## INSTRUCTIONS TO FOLLOW
Everything from the line that contains "V1: AC 10mV (GND, SRC) -> AC 2V (GND, SRC)" to the final line of the data, both ends included, must be set down exactly, apart from the pictures.

## PROVIDED RECORDS
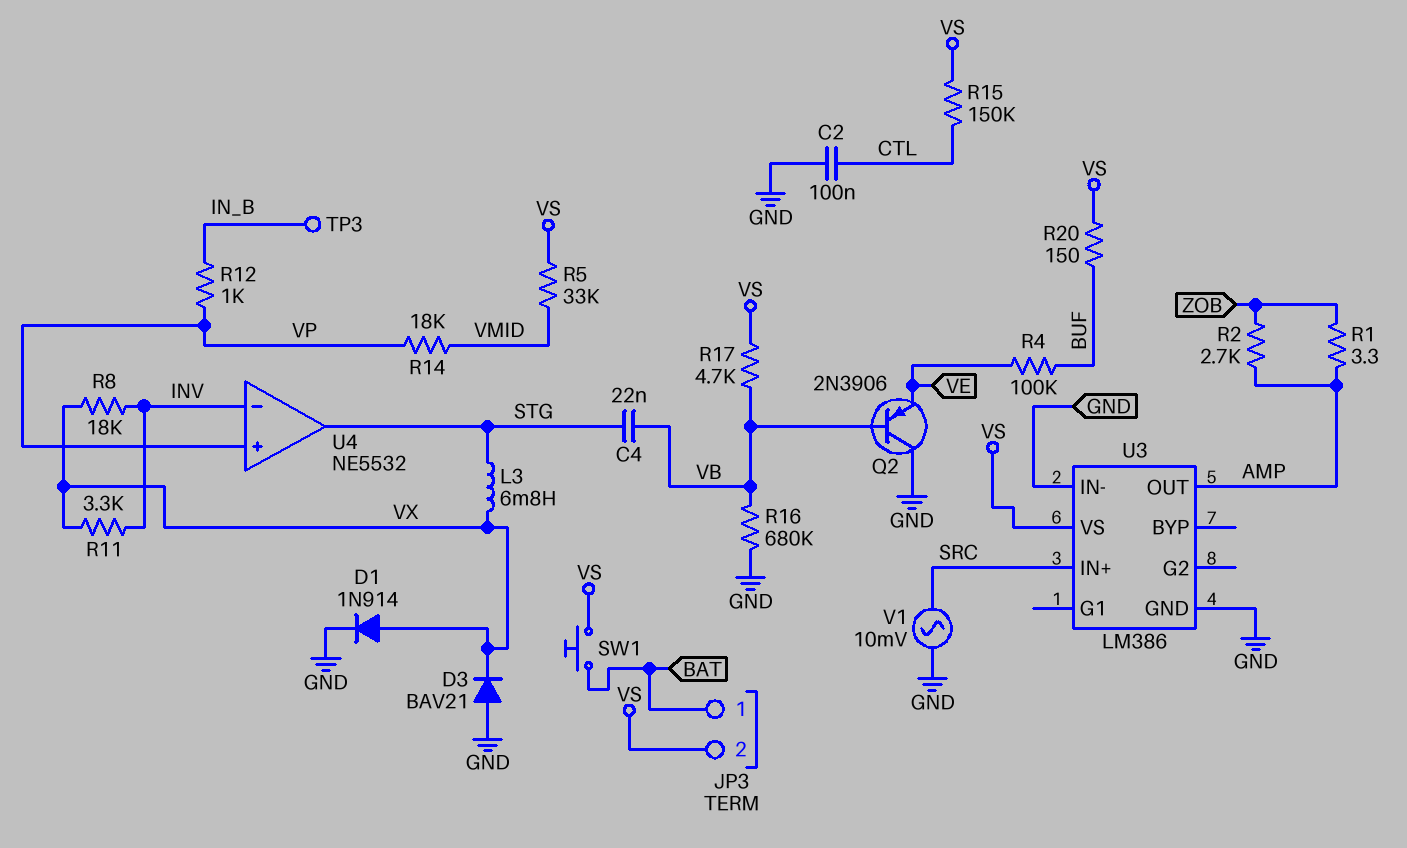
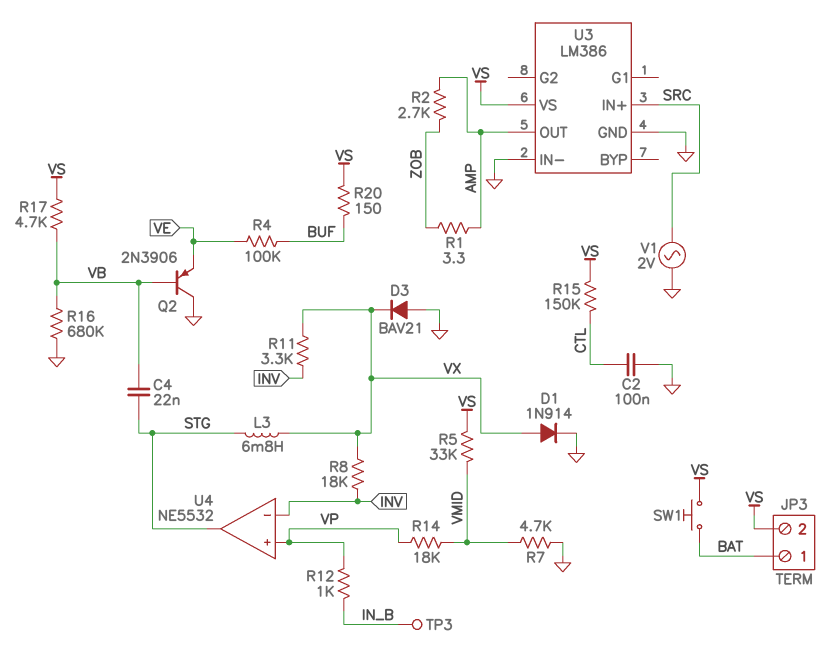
R7: none -> 4.7k (GND, VMID)
V1: AC 10mV (GND, SRC) -> AC 2V (GND, SRC)

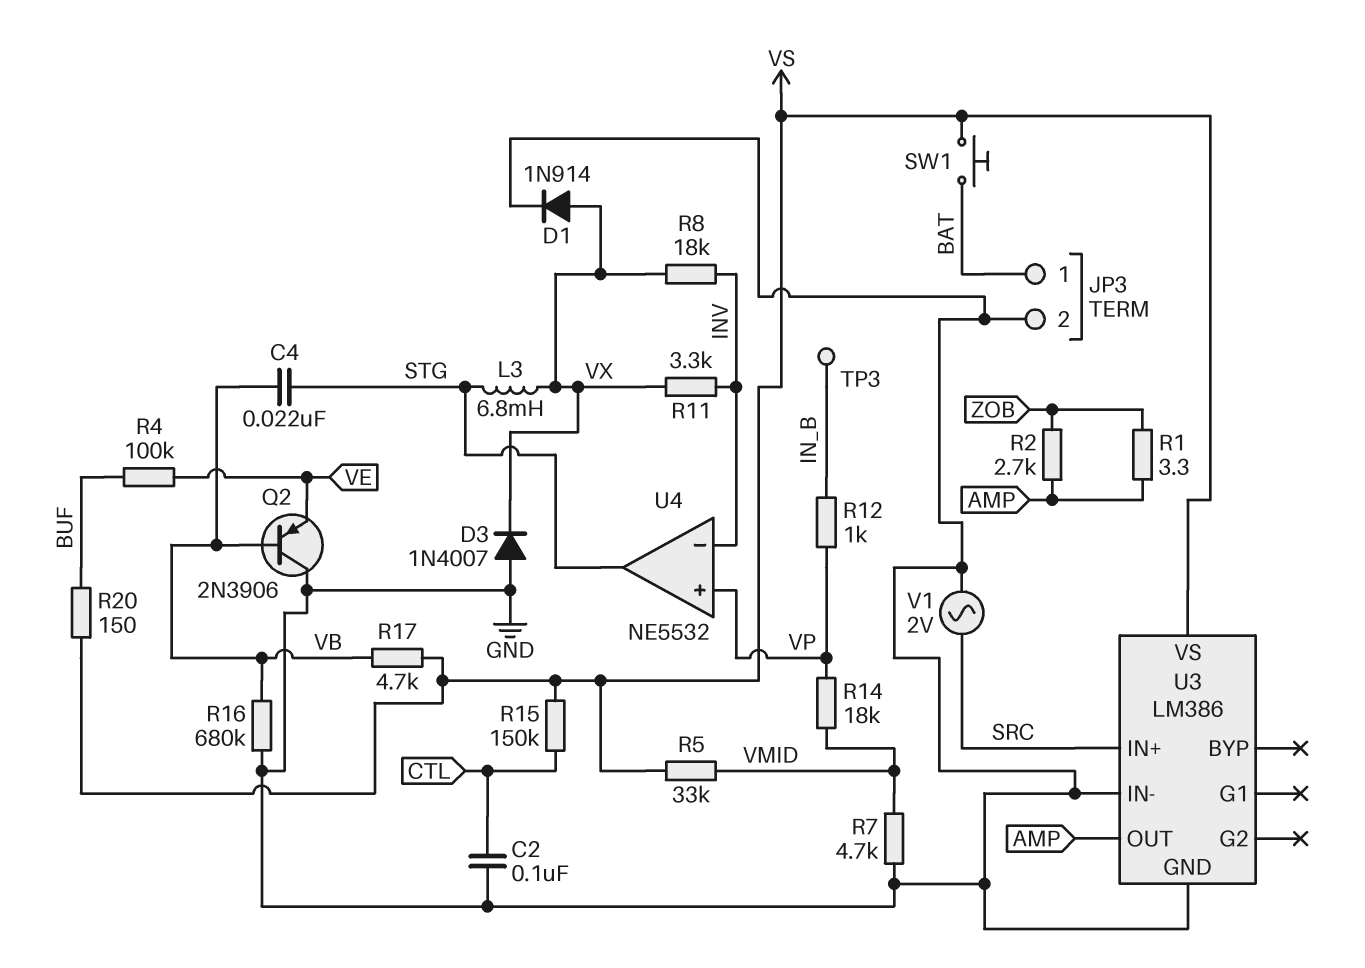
D3: diode BAV21 (A GND, K VX) -> diode 1N4007 (A GND, K VX)
JP3 pin 2: VS -> GND

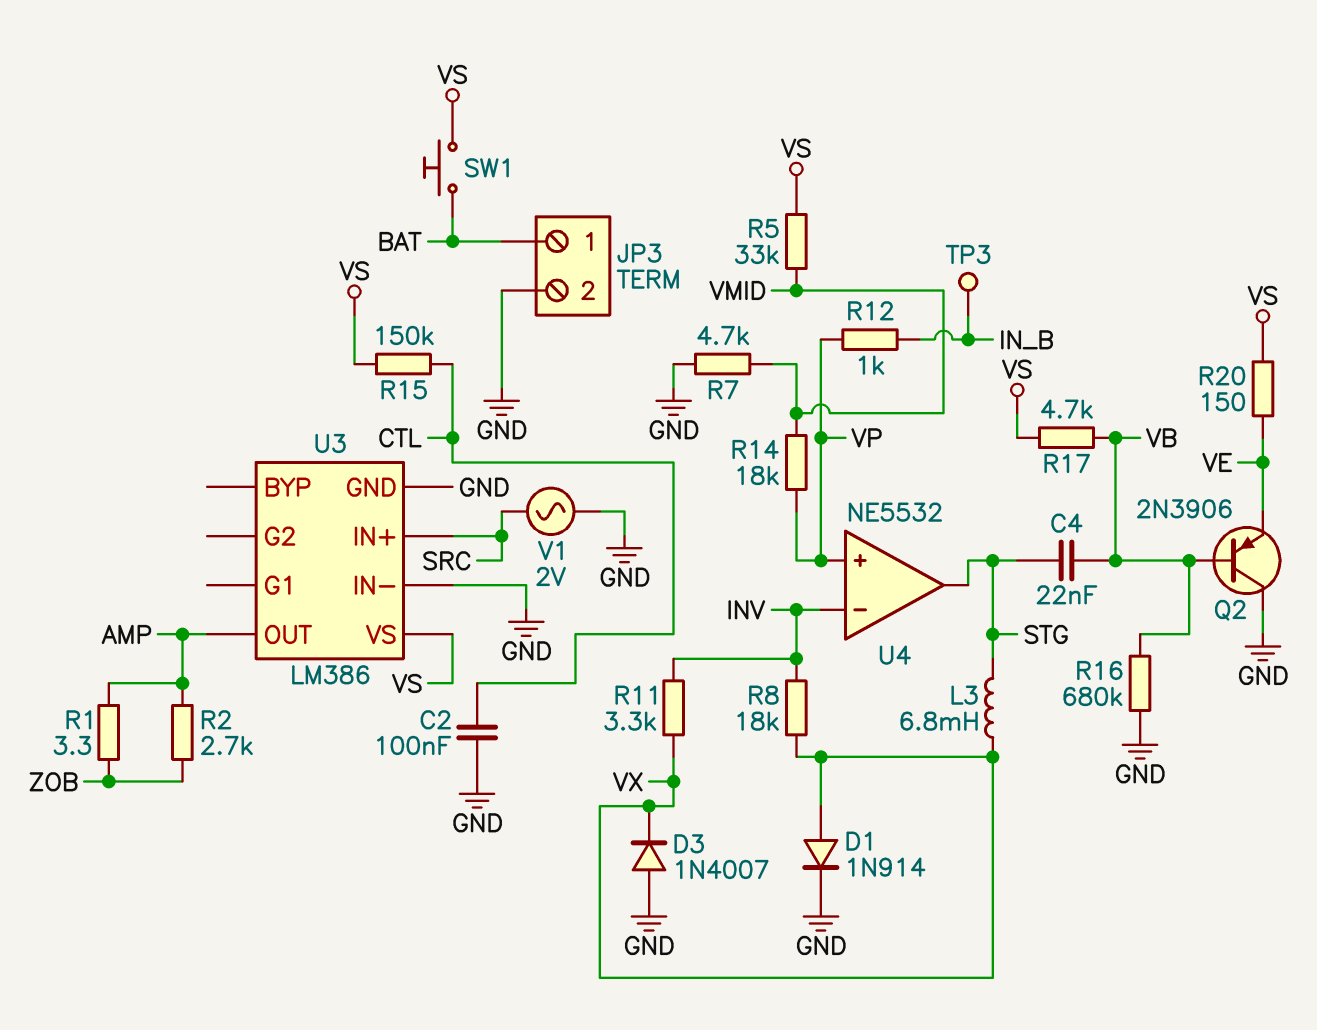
R4: 100k (BUF, VE) -> none
R20: 150 (BUF, VS) -> 150 (VE, VS)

## ANSWER SECTION
V1: AC 10mV (GND, SRC) -> AC 2V (GND, SRC)

D3: diode BAV21 (A GND, K VX) -> diode 1N4007 (A GND, K VX)
JP3 pin 2: VS -> GND

R4: 100k (BUF, VE) -> none
R20: 150 (BUF, VS) -> 150 (VE, VS)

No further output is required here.